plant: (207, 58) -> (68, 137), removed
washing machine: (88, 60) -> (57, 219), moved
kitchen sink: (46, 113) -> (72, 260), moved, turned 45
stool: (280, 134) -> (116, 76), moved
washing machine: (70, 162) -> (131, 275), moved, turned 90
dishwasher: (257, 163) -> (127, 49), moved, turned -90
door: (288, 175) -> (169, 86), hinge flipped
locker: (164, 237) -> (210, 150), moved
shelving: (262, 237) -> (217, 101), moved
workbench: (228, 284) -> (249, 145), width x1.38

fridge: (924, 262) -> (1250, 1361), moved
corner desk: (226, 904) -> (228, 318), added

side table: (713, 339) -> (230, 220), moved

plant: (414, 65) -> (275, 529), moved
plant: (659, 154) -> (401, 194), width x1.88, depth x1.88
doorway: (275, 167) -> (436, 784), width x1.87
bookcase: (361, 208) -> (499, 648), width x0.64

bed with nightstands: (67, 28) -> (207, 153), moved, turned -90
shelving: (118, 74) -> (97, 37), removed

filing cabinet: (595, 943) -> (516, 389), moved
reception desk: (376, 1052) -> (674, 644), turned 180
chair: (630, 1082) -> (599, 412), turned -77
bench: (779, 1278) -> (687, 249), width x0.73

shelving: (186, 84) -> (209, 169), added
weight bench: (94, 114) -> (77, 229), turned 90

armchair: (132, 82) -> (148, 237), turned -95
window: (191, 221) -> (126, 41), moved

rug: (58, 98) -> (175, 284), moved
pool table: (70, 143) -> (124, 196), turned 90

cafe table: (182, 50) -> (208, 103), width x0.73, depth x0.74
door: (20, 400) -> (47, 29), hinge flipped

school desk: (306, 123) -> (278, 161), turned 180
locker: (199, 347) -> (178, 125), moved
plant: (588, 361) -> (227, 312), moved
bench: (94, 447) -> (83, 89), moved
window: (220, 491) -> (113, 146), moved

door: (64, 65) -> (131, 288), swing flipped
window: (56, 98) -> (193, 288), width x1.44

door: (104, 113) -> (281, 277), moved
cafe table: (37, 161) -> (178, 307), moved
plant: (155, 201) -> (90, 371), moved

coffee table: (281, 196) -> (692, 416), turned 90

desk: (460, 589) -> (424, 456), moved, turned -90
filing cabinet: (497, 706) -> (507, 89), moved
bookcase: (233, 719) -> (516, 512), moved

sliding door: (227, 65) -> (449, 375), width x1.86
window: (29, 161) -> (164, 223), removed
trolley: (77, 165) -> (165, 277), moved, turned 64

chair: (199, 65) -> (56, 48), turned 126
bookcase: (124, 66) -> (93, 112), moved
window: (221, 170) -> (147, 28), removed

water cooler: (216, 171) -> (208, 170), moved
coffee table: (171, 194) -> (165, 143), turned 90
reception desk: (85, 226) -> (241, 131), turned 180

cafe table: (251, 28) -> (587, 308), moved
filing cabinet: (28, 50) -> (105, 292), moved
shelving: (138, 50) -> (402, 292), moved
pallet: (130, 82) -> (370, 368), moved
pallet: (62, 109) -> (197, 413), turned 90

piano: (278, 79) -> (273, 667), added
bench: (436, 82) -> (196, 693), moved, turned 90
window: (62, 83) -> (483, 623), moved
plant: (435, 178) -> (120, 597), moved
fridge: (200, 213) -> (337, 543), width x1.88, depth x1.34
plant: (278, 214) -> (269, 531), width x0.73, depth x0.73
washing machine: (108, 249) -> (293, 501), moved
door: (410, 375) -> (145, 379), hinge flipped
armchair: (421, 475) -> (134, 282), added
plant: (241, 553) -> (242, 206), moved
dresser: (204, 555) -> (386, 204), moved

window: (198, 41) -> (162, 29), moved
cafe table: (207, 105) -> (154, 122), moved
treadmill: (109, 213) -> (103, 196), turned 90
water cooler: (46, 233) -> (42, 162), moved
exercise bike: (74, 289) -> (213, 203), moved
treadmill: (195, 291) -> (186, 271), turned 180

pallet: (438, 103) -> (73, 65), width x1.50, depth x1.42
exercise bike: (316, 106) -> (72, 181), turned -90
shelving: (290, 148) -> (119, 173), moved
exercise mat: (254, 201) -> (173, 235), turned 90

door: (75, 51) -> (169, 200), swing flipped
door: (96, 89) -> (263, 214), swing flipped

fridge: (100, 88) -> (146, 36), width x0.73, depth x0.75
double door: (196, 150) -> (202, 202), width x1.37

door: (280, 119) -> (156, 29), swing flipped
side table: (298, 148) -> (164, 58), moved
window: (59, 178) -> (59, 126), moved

**Task goal**. Would you please give back all of the material above exactly as it stands?

**Problem solution**.
plant: (207, 58) -> (68, 137), removed
washing machine: (88, 60) -> (57, 219), moved
kitchen sink: (46, 113) -> (72, 260), moved, turned 45
stool: (280, 134) -> (116, 76), moved
washing machine: (70, 162) -> (131, 275), moved, turned 90
dishwasher: (257, 163) -> (127, 49), moved, turned -90
door: (288, 175) -> (169, 86), hinge flipped
locker: (164, 237) -> (210, 150), moved
shelving: (262, 237) -> (217, 101), moved
workbench: (228, 284) -> (249, 145), width x1.38

fridge: (924, 262) -> (1250, 1361), moved
corner desk: (226, 904) -> (228, 318), added

side table: (713, 339) -> (230, 220), moved

plant: (414, 65) -> (275, 529), moved
plant: (659, 154) -> (401, 194), width x1.88, depth x1.88
doorway: (275, 167) -> (436, 784), width x1.87
bookcase: (361, 208) -> (499, 648), width x0.64

bed with nightstands: (67, 28) -> (207, 153), moved, turned -90
shelving: (118, 74) -> (97, 37), removed

filing cabinet: (595, 943) -> (516, 389), moved
reception desk: (376, 1052) -> (674, 644), turned 180
chair: (630, 1082) -> (599, 412), turned -77
bench: (779, 1278) -> (687, 249), width x0.73

shelving: (186, 84) -> (209, 169), added
weight bench: (94, 114) -> (77, 229), turned 90

armchair: (132, 82) -> (148, 237), turned -95
window: (191, 221) -> (126, 41), moved

rug: (58, 98) -> (175, 284), moved
pool table: (70, 143) -> (124, 196), turned 90

cafe table: (182, 50) -> (208, 103), width x0.73, depth x0.74
door: (20, 400) -> (47, 29), hinge flipped

school desk: (306, 123) -> (278, 161), turned 180
locker: (199, 347) -> (178, 125), moved
plant: (588, 361) -> (227, 312), moved
bench: (94, 447) -> (83, 89), moved
window: (220, 491) -> (113, 146), moved

door: (64, 65) -> (131, 288), swing flipped
window: (56, 98) -> (193, 288), width x1.44

door: (104, 113) -> (281, 277), moved
cafe table: (37, 161) -> (178, 307), moved
plant: (155, 201) -> (90, 371), moved

coffee table: (281, 196) -> (692, 416), turned 90

desk: (460, 589) -> (424, 456), moved, turned -90
filing cabinet: (497, 706) -> (507, 89), moved
bookcase: (233, 719) -> (516, 512), moved

sliding door: (227, 65) -> (449, 375), width x1.86
window: (29, 161) -> (164, 223), removed
trolley: (77, 165) -> (165, 277), moved, turned 64

chair: (199, 65) -> (56, 48), turned 126
bookcase: (124, 66) -> (93, 112), moved
window: (221, 170) -> (147, 28), removed

water cooler: (216, 171) -> (208, 170), moved
coffee table: (171, 194) -> (165, 143), turned 90
reception desk: (85, 226) -> (241, 131), turned 180

cafe table: (251, 28) -> (587, 308), moved
filing cabinet: (28, 50) -> (105, 292), moved
shelving: (138, 50) -> (402, 292), moved
pallet: (130, 82) -> (370, 368), moved
pallet: (62, 109) -> (197, 413), turned 90

piano: (278, 79) -> (273, 667), added
bench: (436, 82) -> (196, 693), moved, turned 90
window: (62, 83) -> (483, 623), moved
plant: (435, 178) -> (120, 597), moved
fridge: (200, 213) -> (337, 543), width x1.88, depth x1.34
plant: (278, 214) -> (269, 531), width x0.73, depth x0.73
washing machine: (108, 249) -> (293, 501), moved
door: (410, 375) -> (145, 379), hinge flipped
armchair: (421, 475) -> (134, 282), added
plant: (241, 553) -> (242, 206), moved
dresser: (204, 555) -> (386, 204), moved

window: (198, 41) -> (162, 29), moved
cafe table: (207, 105) -> (154, 122), moved
treadmill: (109, 213) -> (103, 196), turned 90
water cooler: (46, 233) -> (42, 162), moved
exercise bike: (74, 289) -> (213, 203), moved
treadmill: (195, 291) -> (186, 271), turned 180

pallet: (438, 103) -> (73, 65), width x1.50, depth x1.42
exercise bike: (316, 106) -> (72, 181), turned -90
shelving: (290, 148) -> (119, 173), moved
exercise mat: (254, 201) -> (173, 235), turned 90

door: (75, 51) -> (169, 200), swing flipped
door: (96, 89) -> (263, 214), swing flipped

fridge: (100, 88) -> (146, 36), width x0.73, depth x0.75
double door: (196, 150) -> (202, 202), width x1.37

door: (280, 119) -> (156, 29), swing flipped
side table: (298, 148) -> (164, 58), moved
window: (59, 178) -> (59, 126), moved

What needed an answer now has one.